**Exercise aim:**
Return the data exactly, without pictures.

**Provided material:**
____________________

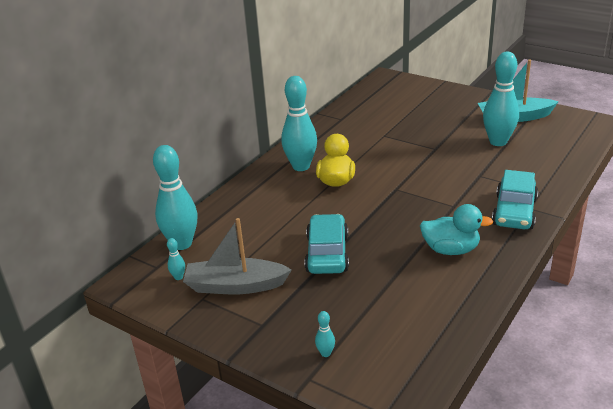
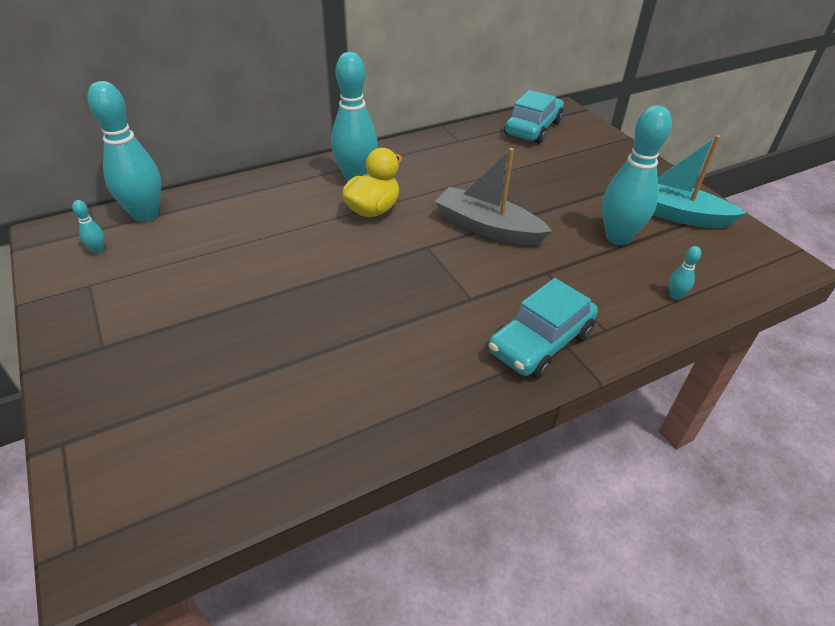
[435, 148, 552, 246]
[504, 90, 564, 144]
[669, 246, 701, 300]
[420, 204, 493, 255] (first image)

____________________

**Worked solution:**
[435, 148, 552, 246]
[504, 90, 564, 144]
[669, 246, 701, 300]
[420, 204, 493, 255] (first image)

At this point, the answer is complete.